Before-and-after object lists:
****************

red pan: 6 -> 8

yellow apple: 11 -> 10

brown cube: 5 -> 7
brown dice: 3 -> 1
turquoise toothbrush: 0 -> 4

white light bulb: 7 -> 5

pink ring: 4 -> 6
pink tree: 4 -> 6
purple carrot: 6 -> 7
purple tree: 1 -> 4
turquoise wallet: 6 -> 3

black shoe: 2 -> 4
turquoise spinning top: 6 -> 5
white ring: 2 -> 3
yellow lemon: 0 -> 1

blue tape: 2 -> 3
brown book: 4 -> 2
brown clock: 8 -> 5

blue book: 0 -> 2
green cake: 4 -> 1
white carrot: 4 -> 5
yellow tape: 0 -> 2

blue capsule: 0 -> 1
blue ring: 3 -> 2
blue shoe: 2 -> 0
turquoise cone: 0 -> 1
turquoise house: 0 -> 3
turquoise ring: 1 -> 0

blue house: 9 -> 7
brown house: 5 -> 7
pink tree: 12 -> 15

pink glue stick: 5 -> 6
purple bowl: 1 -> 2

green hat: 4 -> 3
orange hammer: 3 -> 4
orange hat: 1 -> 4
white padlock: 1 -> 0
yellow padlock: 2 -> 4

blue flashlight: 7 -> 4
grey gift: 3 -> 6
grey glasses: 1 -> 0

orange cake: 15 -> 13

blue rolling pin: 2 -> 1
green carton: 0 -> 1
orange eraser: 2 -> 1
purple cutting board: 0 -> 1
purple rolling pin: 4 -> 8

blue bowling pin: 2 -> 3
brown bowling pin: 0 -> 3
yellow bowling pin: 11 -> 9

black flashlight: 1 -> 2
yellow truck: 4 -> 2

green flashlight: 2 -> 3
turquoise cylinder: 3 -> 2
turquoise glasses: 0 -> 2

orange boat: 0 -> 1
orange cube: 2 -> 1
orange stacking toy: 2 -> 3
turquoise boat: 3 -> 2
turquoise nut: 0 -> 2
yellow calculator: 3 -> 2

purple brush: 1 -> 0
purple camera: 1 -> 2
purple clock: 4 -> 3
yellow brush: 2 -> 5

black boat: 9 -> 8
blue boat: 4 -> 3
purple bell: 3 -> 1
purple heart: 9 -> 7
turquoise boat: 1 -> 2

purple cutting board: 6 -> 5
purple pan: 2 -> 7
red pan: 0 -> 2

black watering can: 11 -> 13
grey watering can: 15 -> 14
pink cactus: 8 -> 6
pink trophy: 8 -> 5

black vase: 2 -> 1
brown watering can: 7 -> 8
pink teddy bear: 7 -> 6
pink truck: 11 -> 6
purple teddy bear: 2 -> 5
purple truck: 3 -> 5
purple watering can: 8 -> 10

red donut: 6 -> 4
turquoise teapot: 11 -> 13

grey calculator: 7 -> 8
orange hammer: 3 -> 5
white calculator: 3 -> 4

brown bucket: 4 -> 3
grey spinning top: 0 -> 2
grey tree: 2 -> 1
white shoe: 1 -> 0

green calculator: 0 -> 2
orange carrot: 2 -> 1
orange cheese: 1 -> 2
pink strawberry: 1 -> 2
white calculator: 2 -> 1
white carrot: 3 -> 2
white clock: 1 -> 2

****************

WORK INSTRUCTIONS => From the line containing "green calculator: 0 -> 2" down to the last line of the data, transcribe every line exactly; nothing else should appear.

FINISHED TASK =>
green calculator: 0 -> 2
orange carrot: 2 -> 1
orange cheese: 1 -> 2
pink strawberry: 1 -> 2
white calculator: 2 -> 1
white carrot: 3 -> 2
white clock: 1 -> 2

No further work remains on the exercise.